(INPUT DATA Opens)

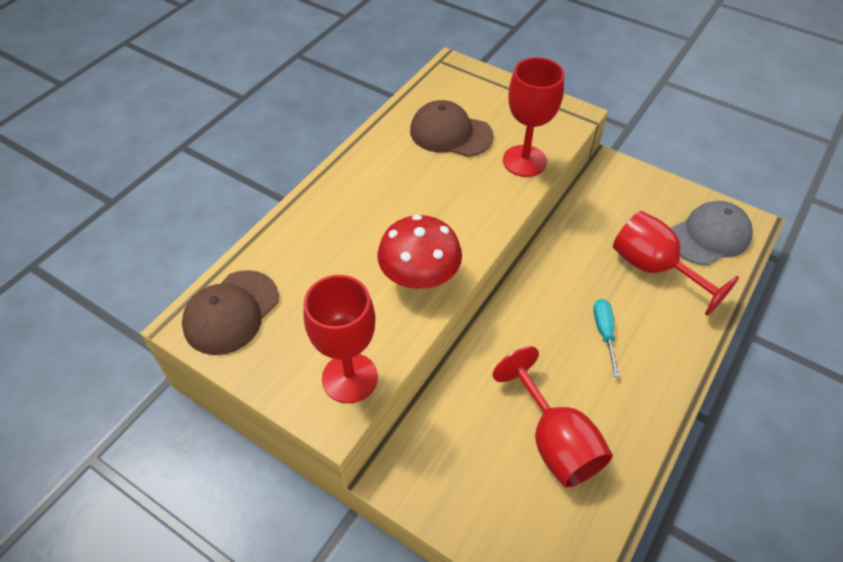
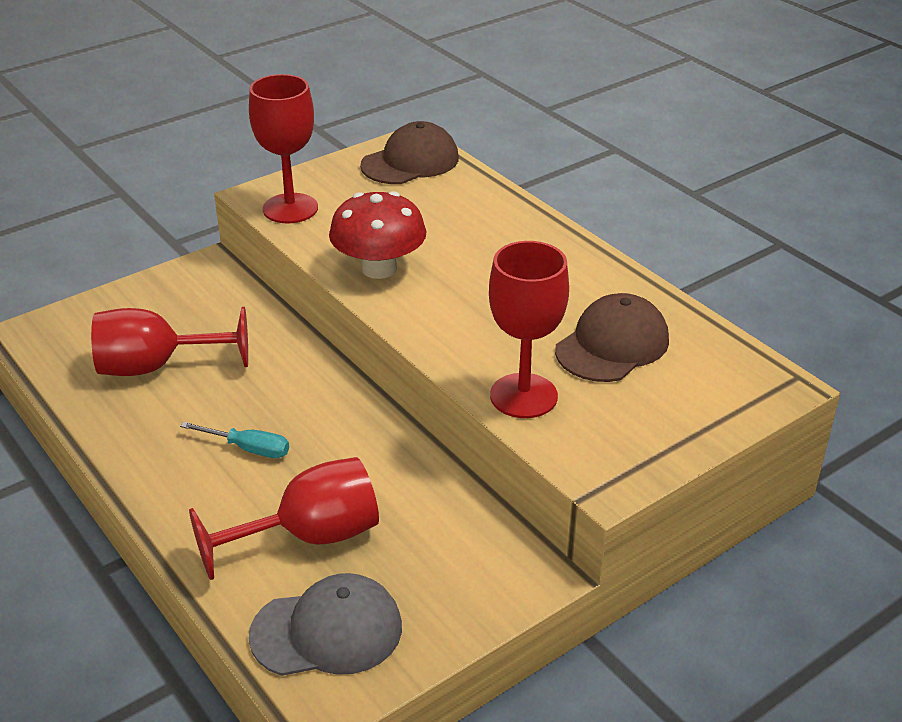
camera: 110 degrees right, 15 degrees down
(231, 312) = (410, 162): brown cap -> brown cap turned 90 degrees clockwise
(709, 236) = (327, 631): grey cap -> grey cap turned 90 degrees counterclockwise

(INPUT DATA Closes)

YOUR ASSIGNMENT: Find out how many lines in the data above hold the word "turned". Write only the number.

RESPONSE TO THE EXERCISE: 2